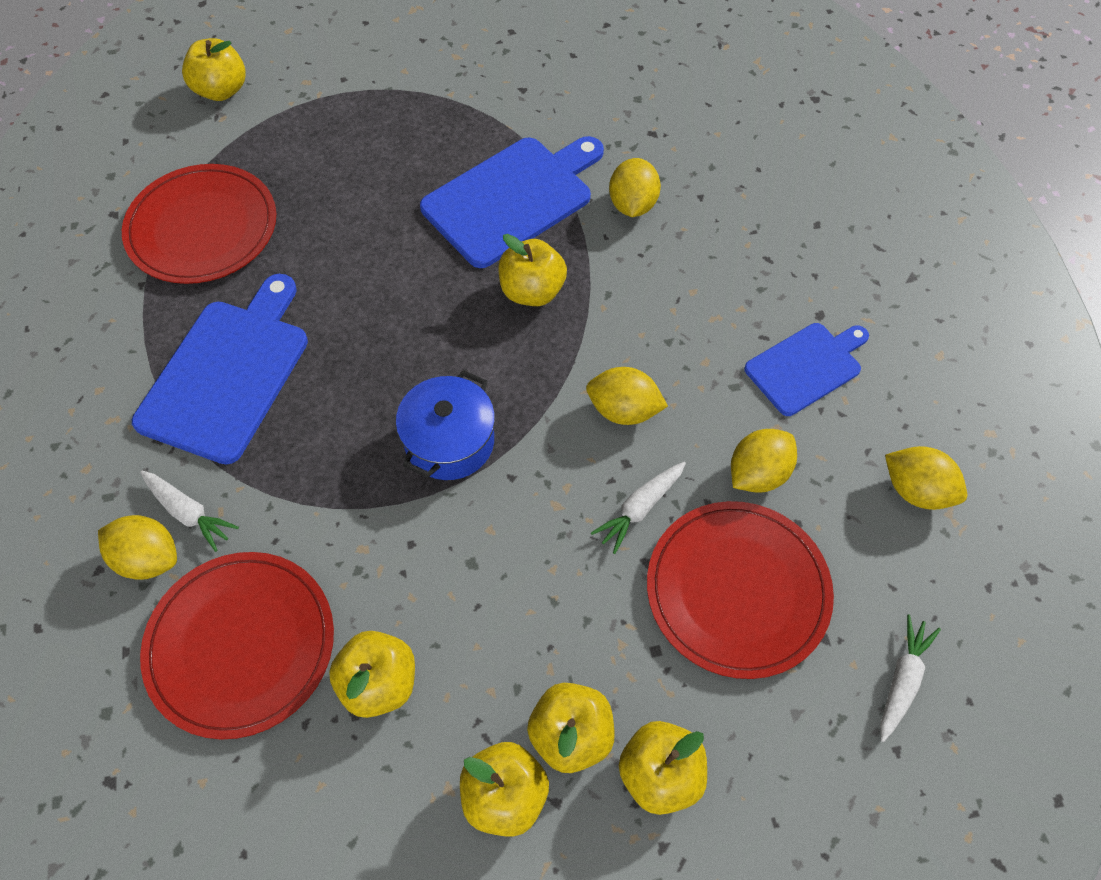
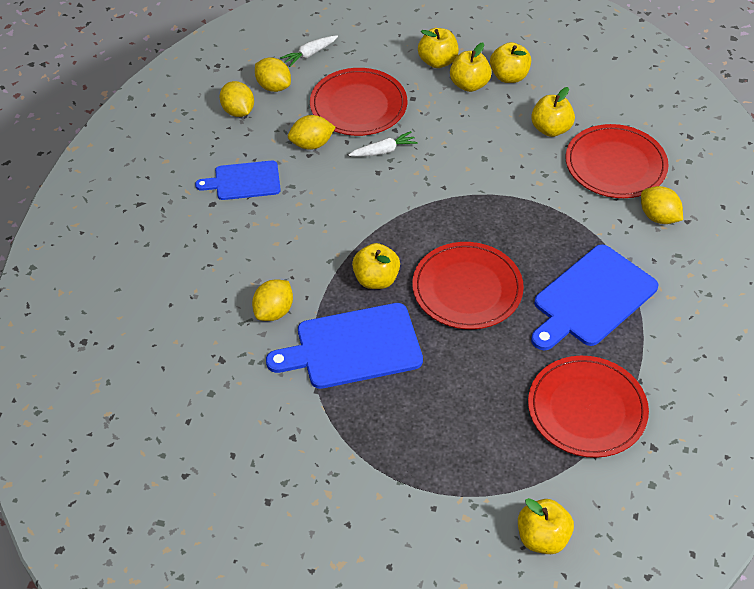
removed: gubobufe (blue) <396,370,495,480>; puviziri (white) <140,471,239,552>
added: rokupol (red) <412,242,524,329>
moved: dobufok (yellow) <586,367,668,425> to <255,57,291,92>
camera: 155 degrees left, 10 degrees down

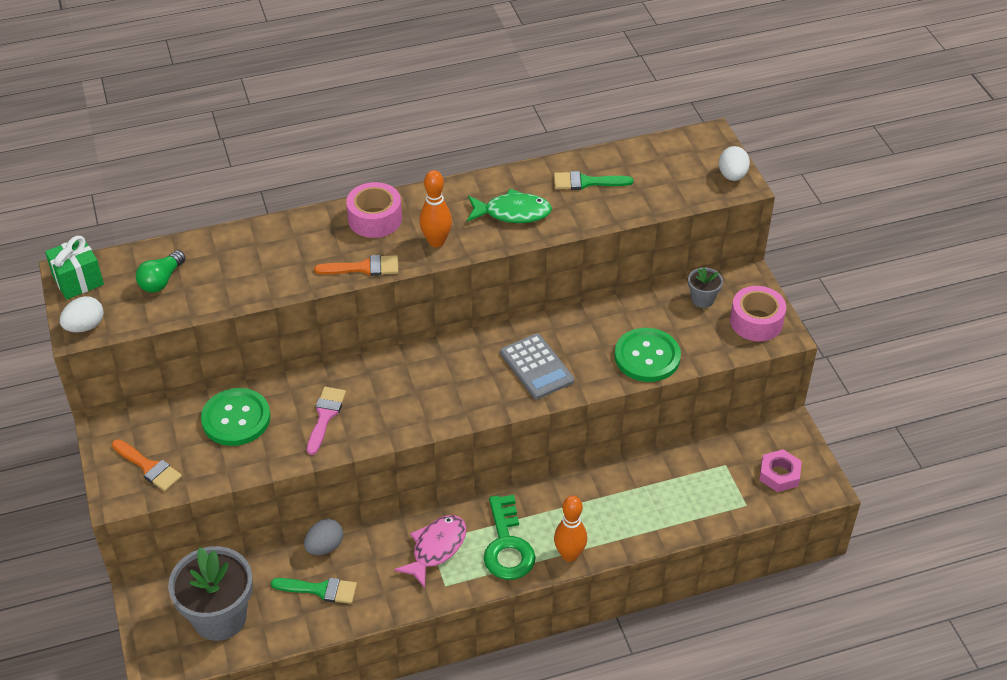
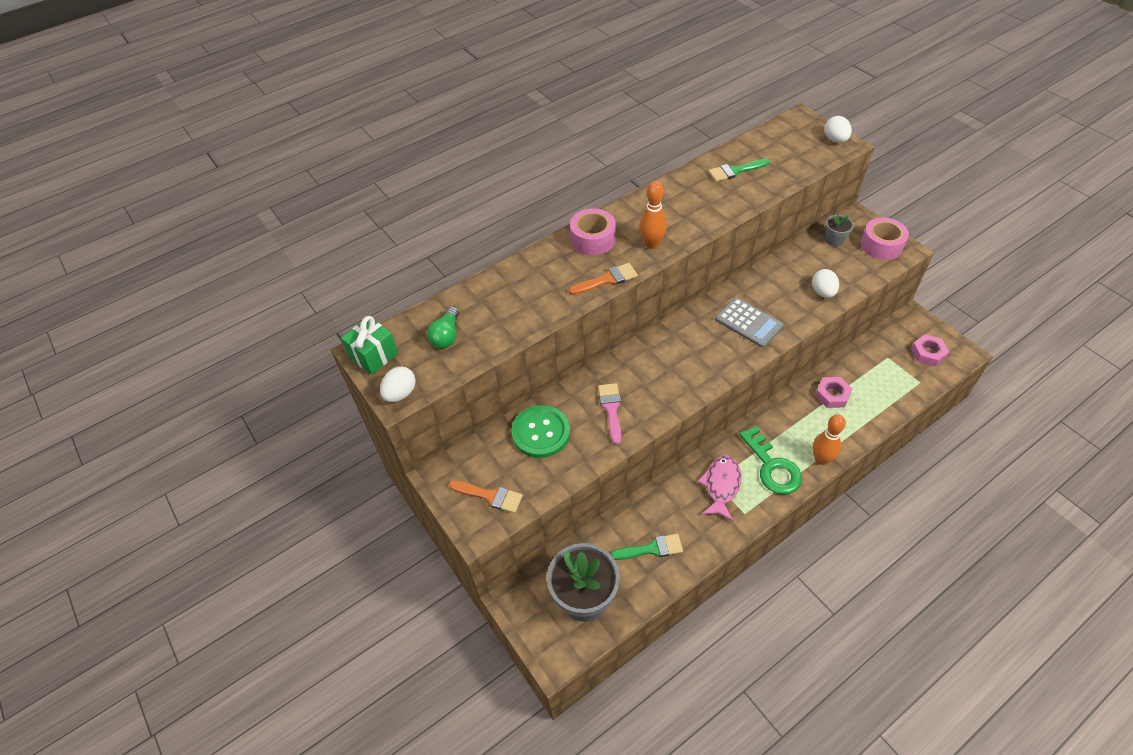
removed: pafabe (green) <467,189,552,223>; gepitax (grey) <304,519,343,555>
added: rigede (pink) <815,377,852,408>
replaced: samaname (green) <614,328,681,382> to gepitax (white) <812,269,839,298>
camera: 15 degrees left, 5 degrees up

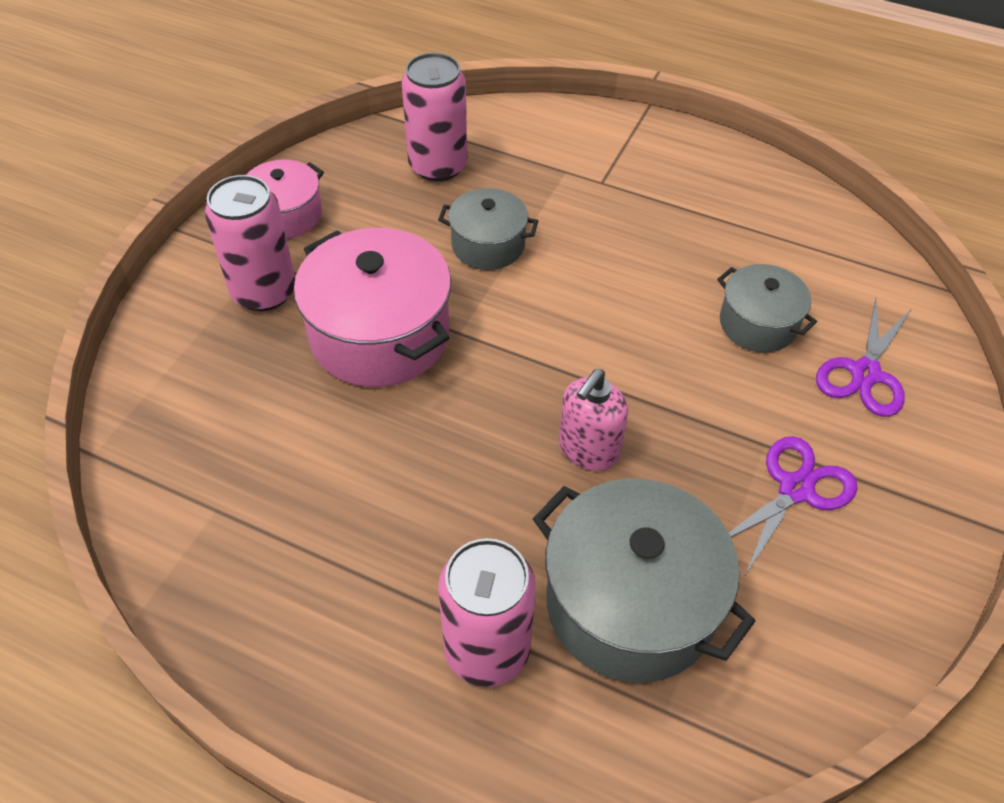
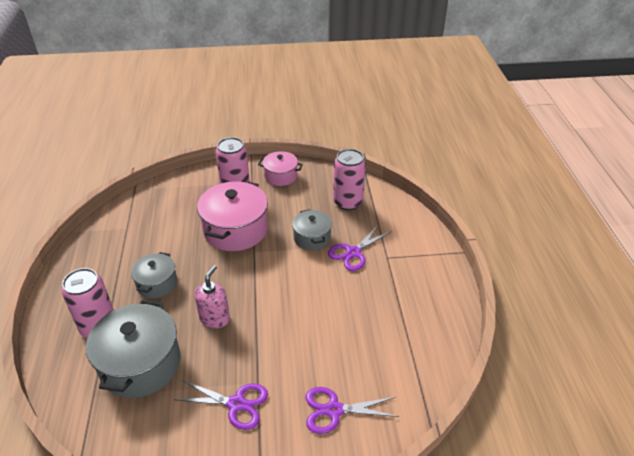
added: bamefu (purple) <328,224,392,271>
moved: gubobufe (grey) <717,264,817,353> to <131,252,177,298>
turned: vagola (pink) <559,369,628,471> = <194,265,230,328> 105 degrees clockwise
camera: 60 degrees right, 10 degrees down

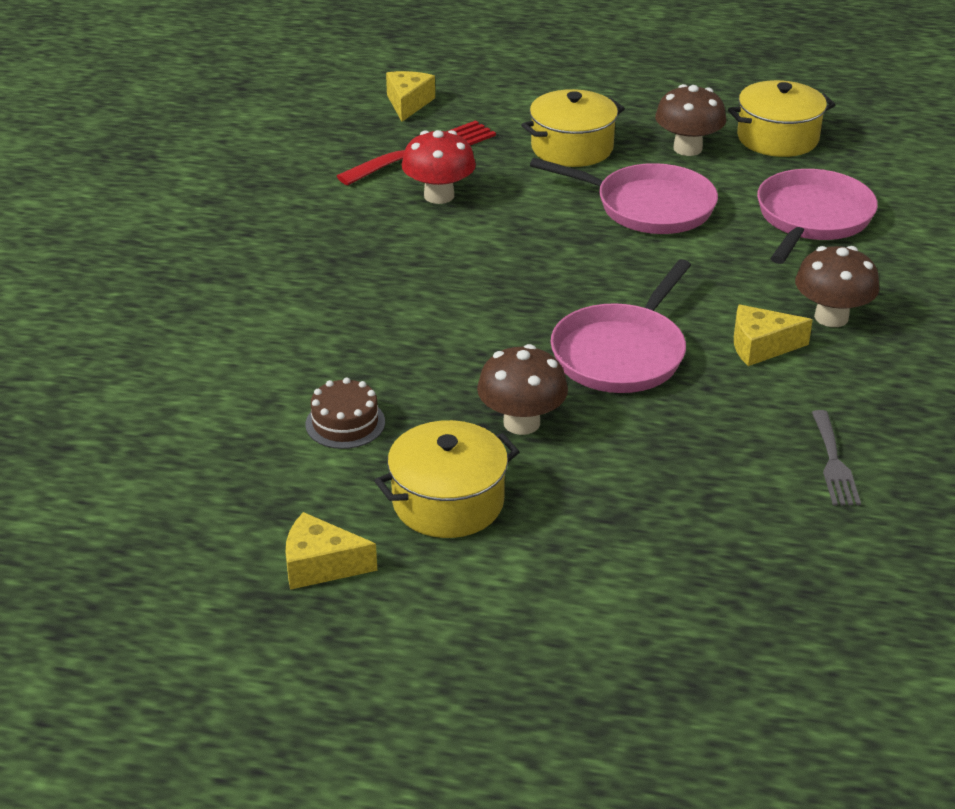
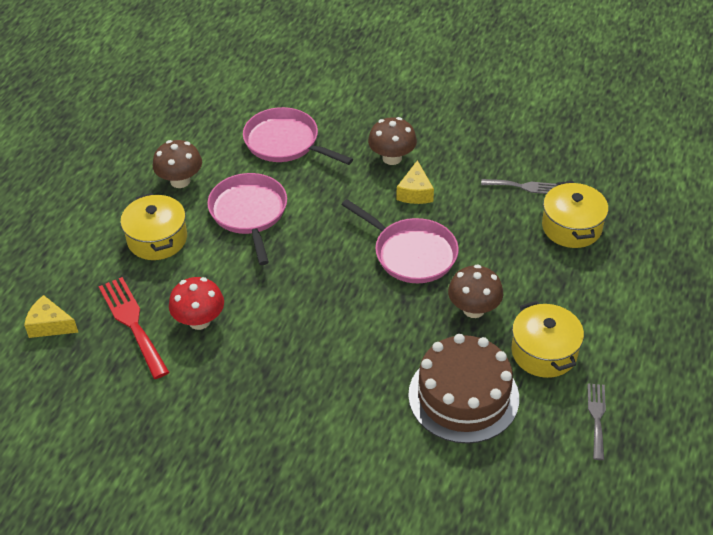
moved: gubobufe (yellow) <728,80,835,157> to <542,181,608,248>
replaced: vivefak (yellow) <286,512,377,590> to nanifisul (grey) <588,383,606,460>
turned: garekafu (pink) <530,158,718,234> = <207,173,287,265> 45 degrees counterclockwise
resized: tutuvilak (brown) <305,377,385,449> = <408,334,519,444> x2.14
camera: 80 degrees left, 10 degrees up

═══

Task instructions: Your task is to transcribe, with no changes, only the lines of the listing above that lie between the line holding "added: rokupol (red) <412,242,524,329>" and the line holding "moved: dobufok (yellow)", inclusive.

Solved problem:
added: rokupol (red) <412,242,524,329>
moved: dobufok (yellow) <586,367,668,425> to <255,57,291,92>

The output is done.